### WHAT YOU SHOULD DO
Beneath this task are records; count how many lines include the string "grey" and answer with that number alone.

Object change listings:
=== Begin Enclosure ===
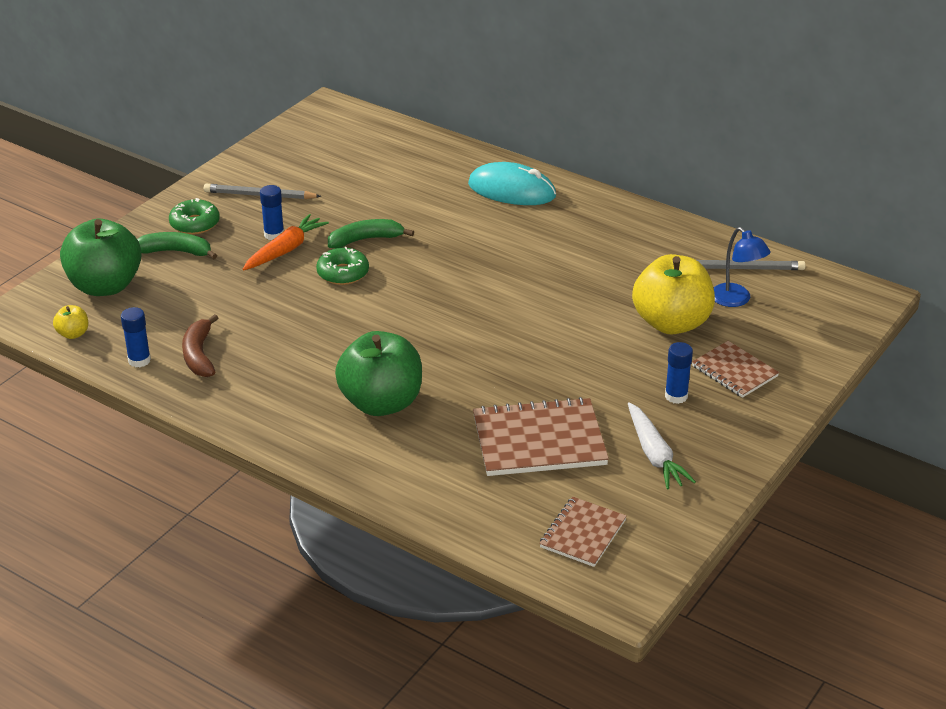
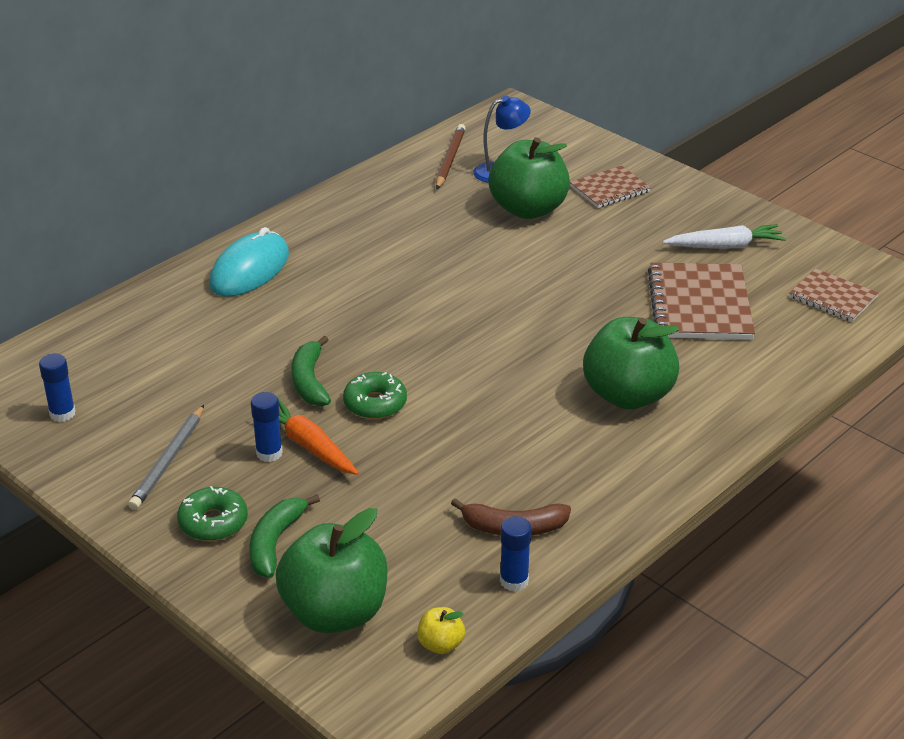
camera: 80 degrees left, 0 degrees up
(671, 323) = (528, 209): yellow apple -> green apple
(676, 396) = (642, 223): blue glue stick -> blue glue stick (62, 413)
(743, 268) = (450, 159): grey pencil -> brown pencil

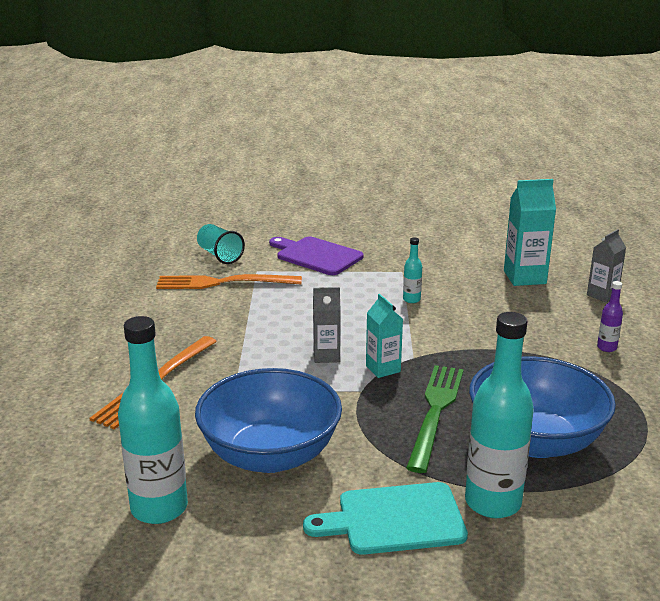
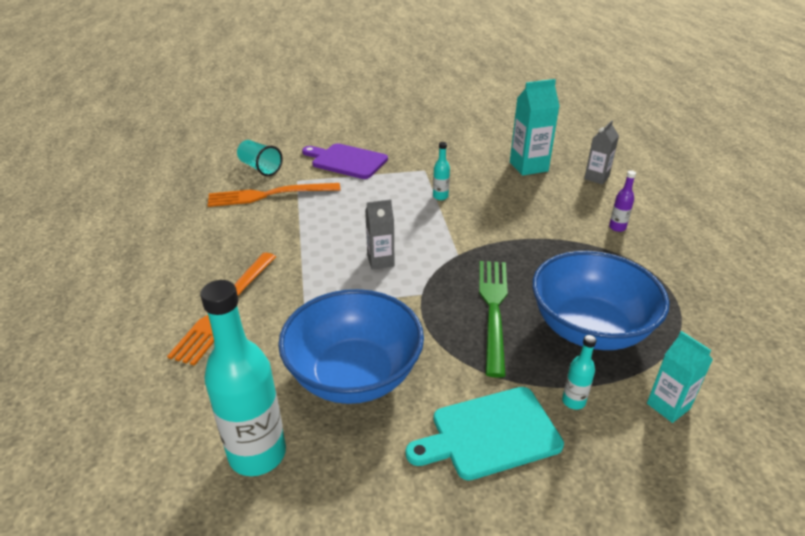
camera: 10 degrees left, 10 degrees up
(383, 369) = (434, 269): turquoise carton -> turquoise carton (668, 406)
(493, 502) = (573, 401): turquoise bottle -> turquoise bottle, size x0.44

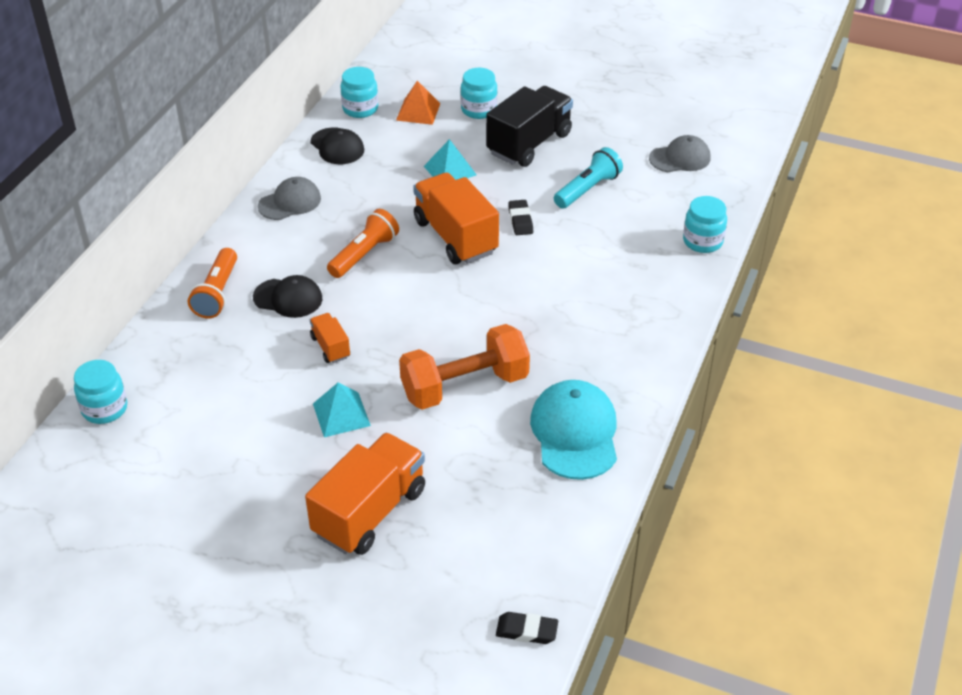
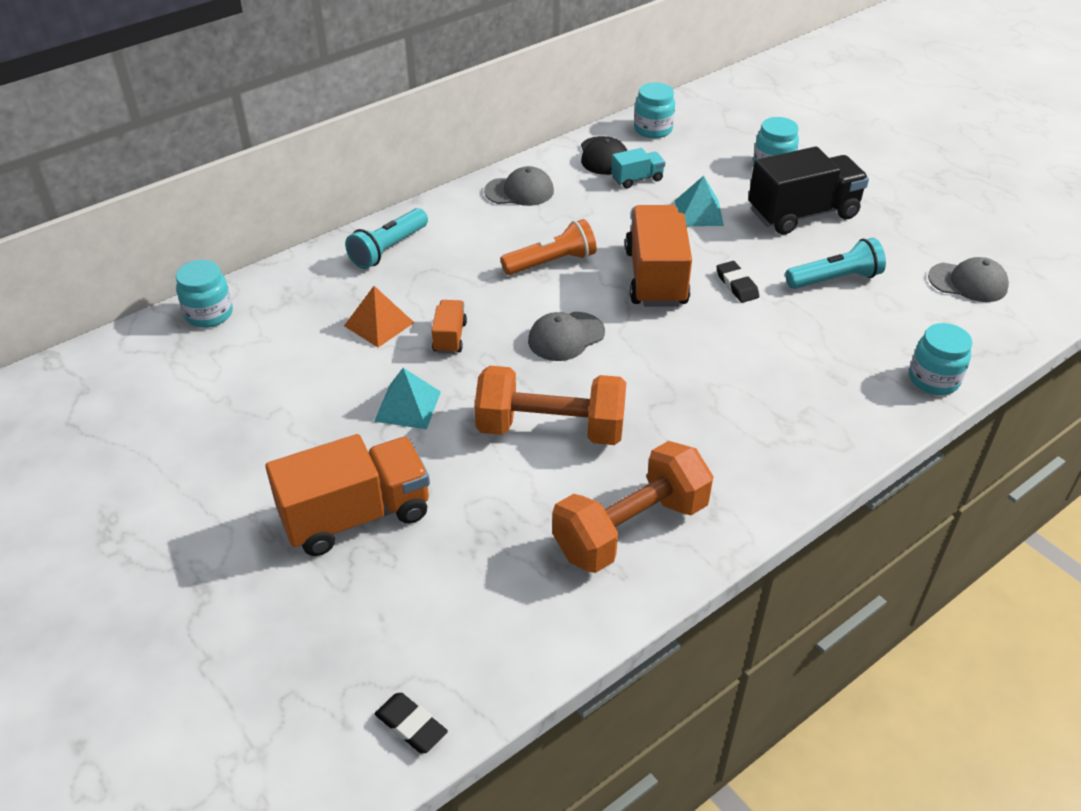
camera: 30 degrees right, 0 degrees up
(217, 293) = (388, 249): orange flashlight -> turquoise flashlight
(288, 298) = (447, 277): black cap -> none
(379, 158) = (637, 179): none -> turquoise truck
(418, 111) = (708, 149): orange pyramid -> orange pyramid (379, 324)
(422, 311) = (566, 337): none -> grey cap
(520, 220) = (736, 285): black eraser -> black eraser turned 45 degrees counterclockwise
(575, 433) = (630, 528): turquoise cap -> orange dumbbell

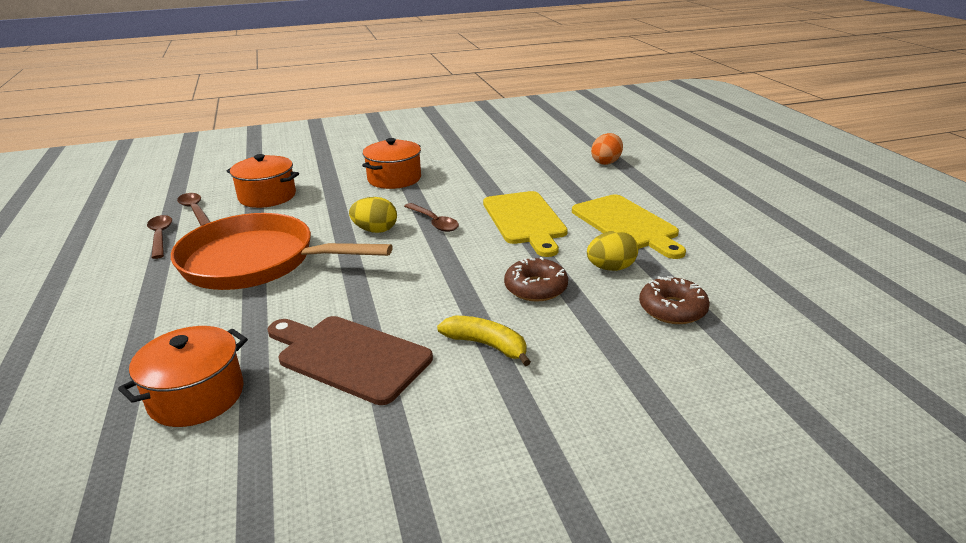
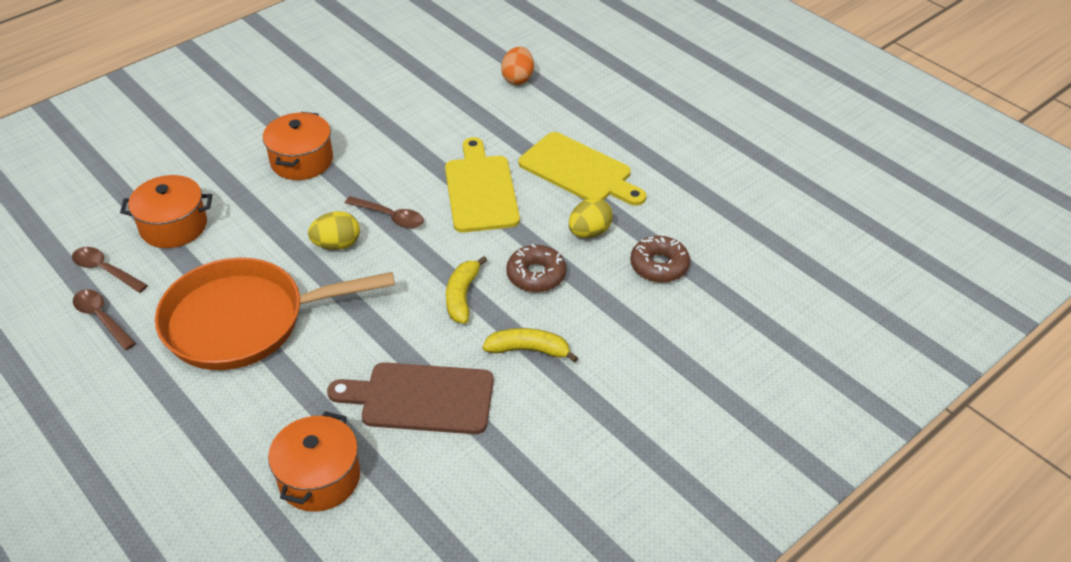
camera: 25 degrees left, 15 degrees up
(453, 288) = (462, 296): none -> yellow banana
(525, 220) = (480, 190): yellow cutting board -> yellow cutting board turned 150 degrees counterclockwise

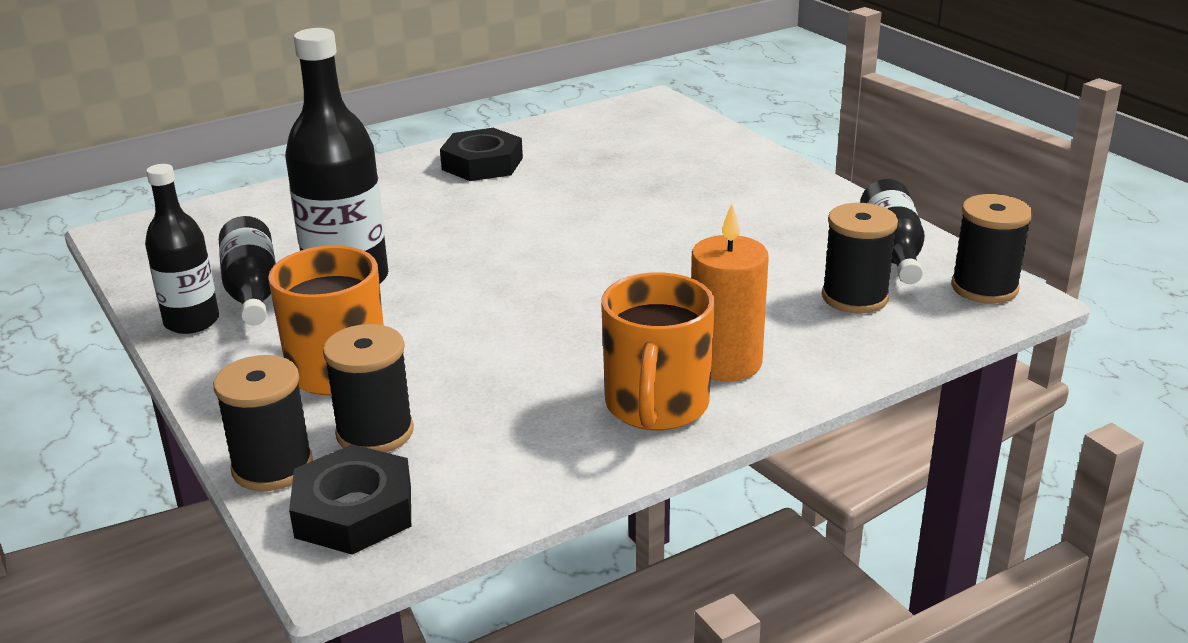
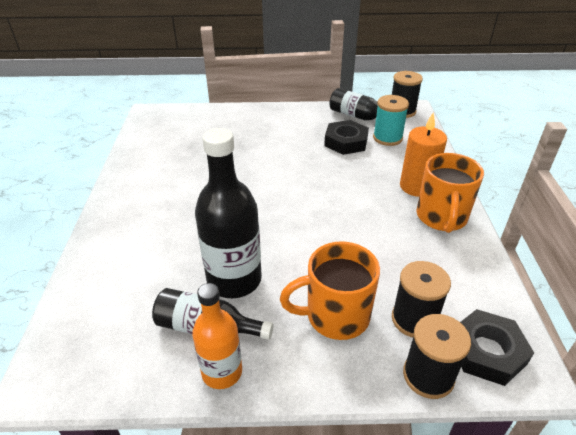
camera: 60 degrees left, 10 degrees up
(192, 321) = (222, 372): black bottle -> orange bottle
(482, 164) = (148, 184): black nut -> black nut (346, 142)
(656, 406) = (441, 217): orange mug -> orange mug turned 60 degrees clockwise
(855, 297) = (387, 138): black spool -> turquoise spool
=== End Enclosure ===
### RESULT FOR THIS TASK
2